[WHAT IS REQUIRED] Among the entries below, only the lines starting at the one with "camera: 170 degrees left, 20 degrees down" and ending at the one with "(683, 371) = (201, 293): black", both included, are to be printed exactly.

[Saved data entries]
══════
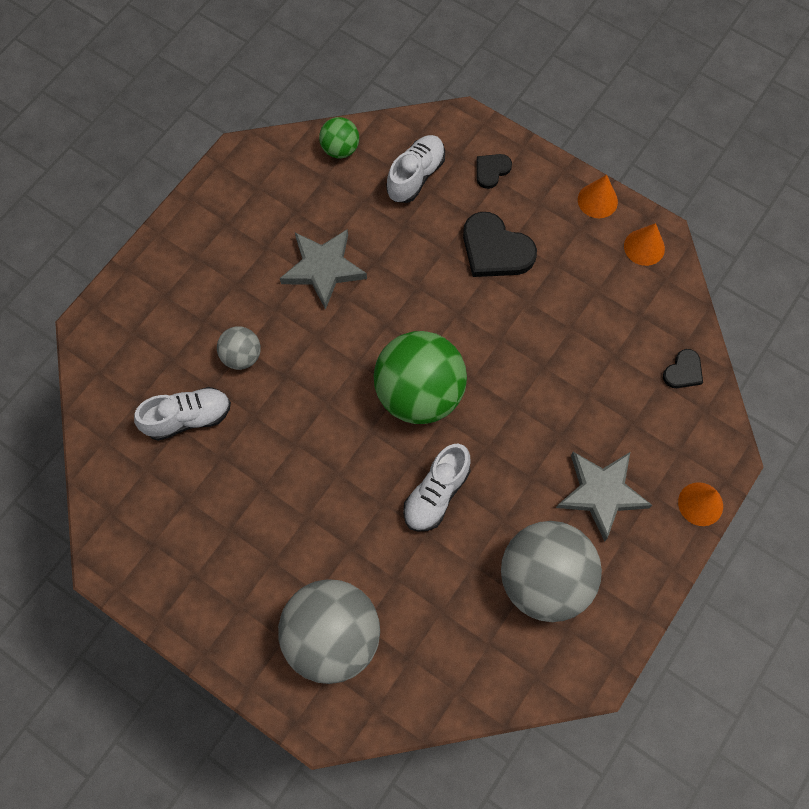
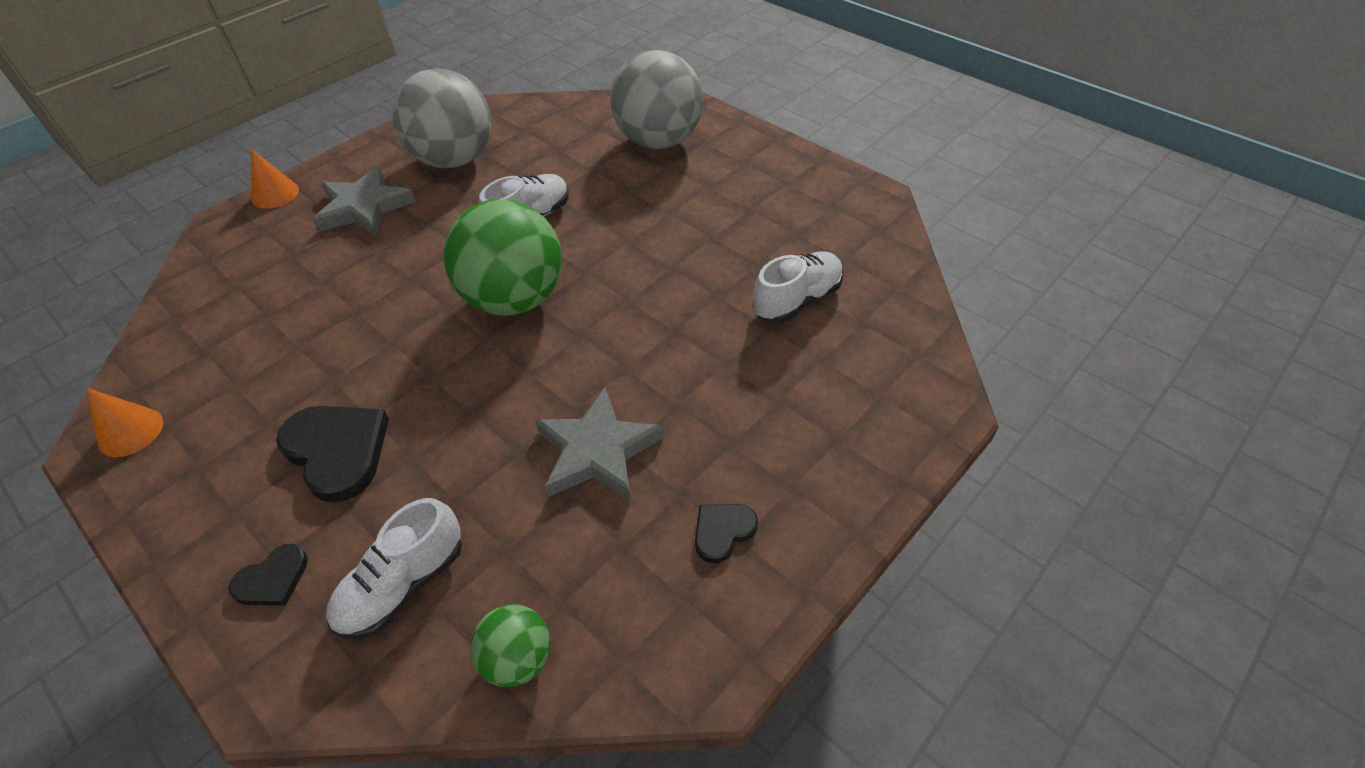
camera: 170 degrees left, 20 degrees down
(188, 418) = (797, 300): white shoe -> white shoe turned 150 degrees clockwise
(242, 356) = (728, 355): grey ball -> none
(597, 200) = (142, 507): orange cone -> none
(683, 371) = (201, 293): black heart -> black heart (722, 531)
══════
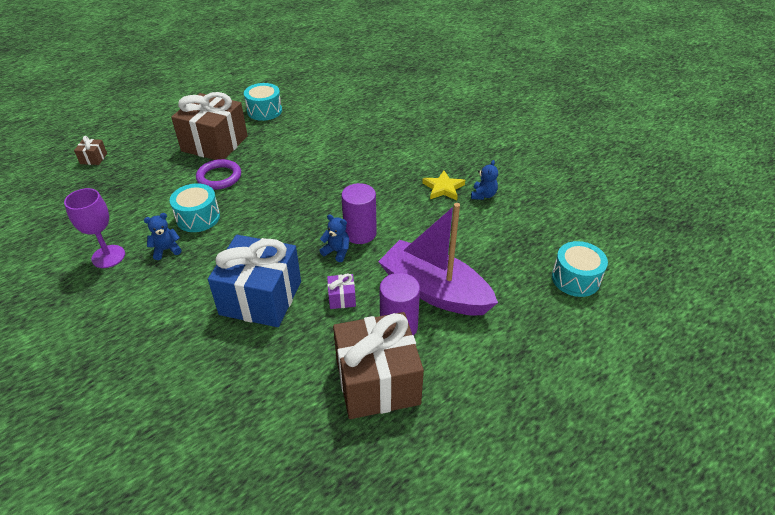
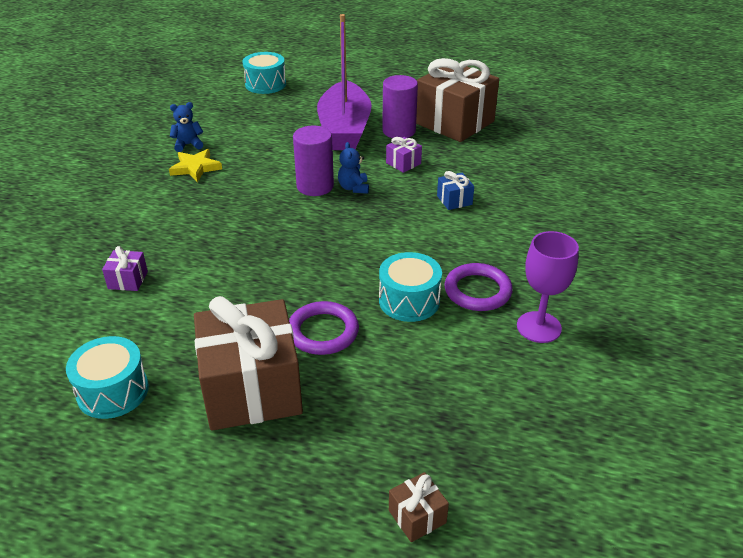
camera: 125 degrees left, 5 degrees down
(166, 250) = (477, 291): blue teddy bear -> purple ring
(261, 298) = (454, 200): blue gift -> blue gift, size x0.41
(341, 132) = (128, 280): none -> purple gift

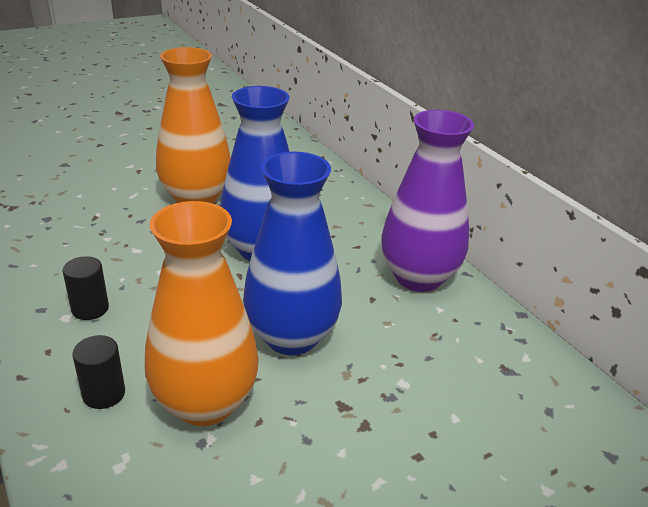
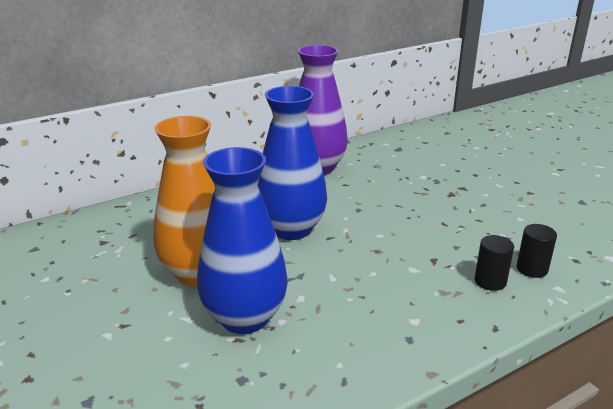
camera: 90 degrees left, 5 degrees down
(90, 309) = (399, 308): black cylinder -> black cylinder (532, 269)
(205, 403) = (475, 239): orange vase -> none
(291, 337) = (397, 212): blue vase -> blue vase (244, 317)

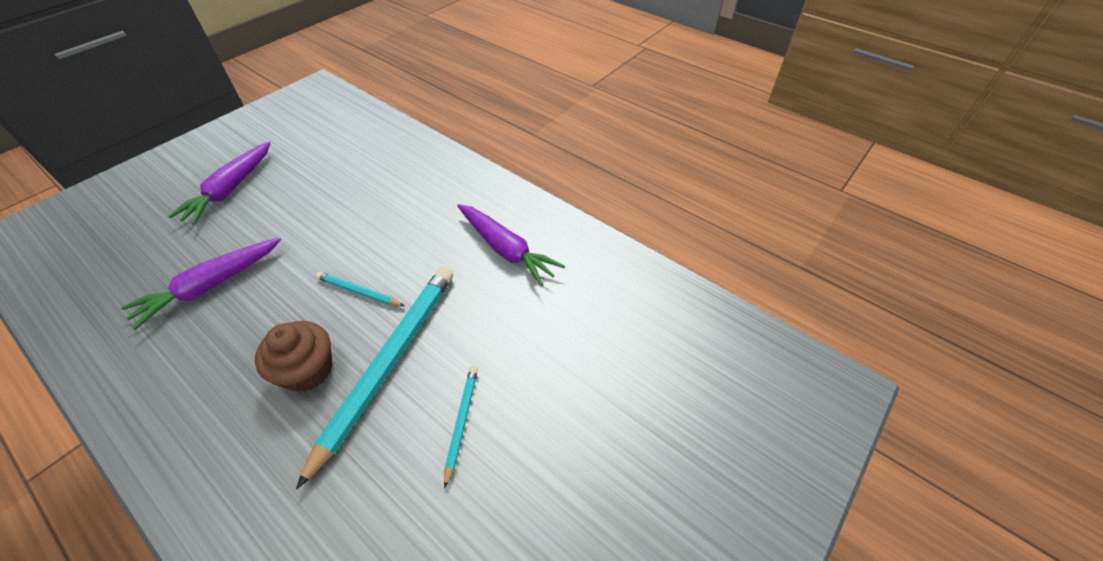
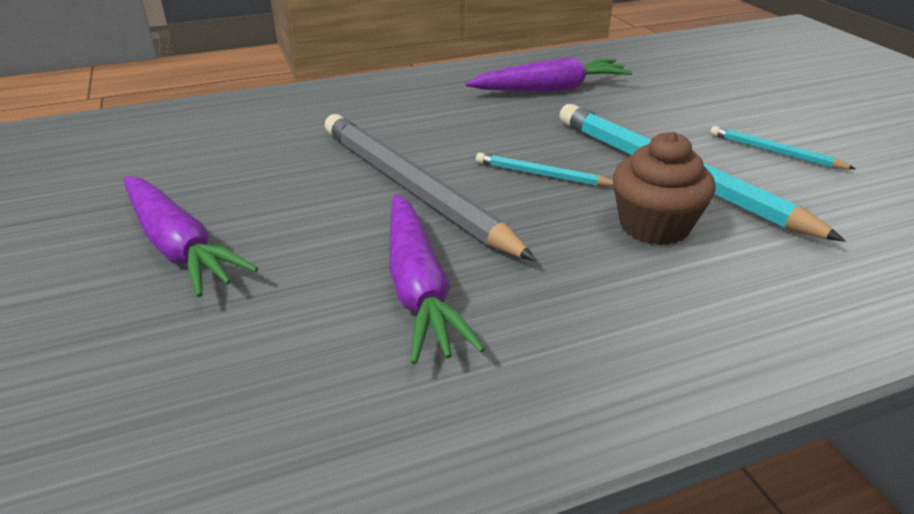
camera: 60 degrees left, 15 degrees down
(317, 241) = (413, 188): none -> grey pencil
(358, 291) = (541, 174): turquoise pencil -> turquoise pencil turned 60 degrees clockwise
══════
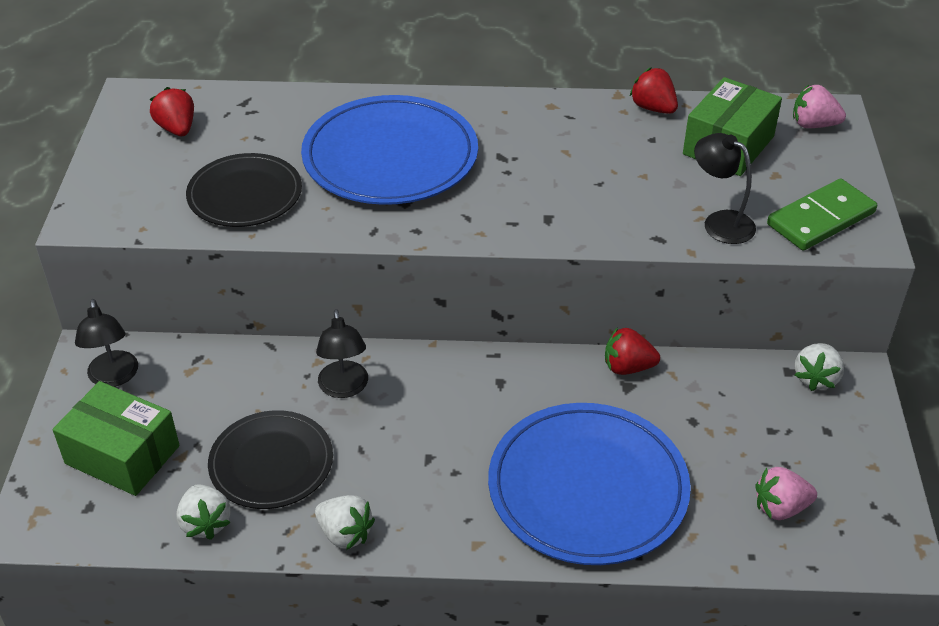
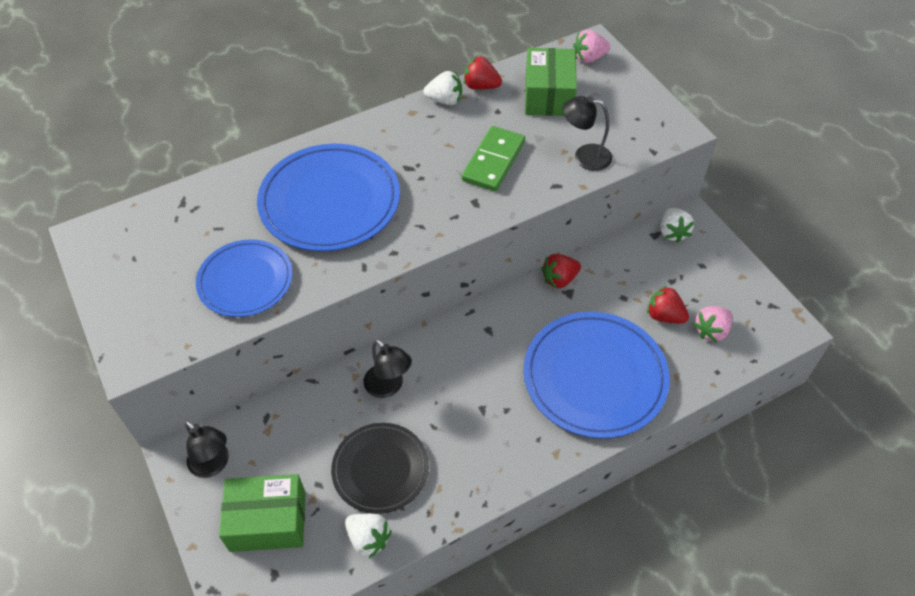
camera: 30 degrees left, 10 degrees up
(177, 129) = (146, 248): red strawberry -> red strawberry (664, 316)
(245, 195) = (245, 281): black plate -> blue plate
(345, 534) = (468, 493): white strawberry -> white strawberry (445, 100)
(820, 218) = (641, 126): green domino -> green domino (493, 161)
══════
[EXERCISE ANSWER]
camera: 170 degrees left, 20 degrees down
(188, 418) = (797, 300): white shoe -> white shoe turned 150 degrees clockwise
(242, 356) = (728, 355): grey ball -> none
(597, 200) = (142, 507): orange cone -> none
(683, 371) = (201, 293): black heart -> black heart (722, 531)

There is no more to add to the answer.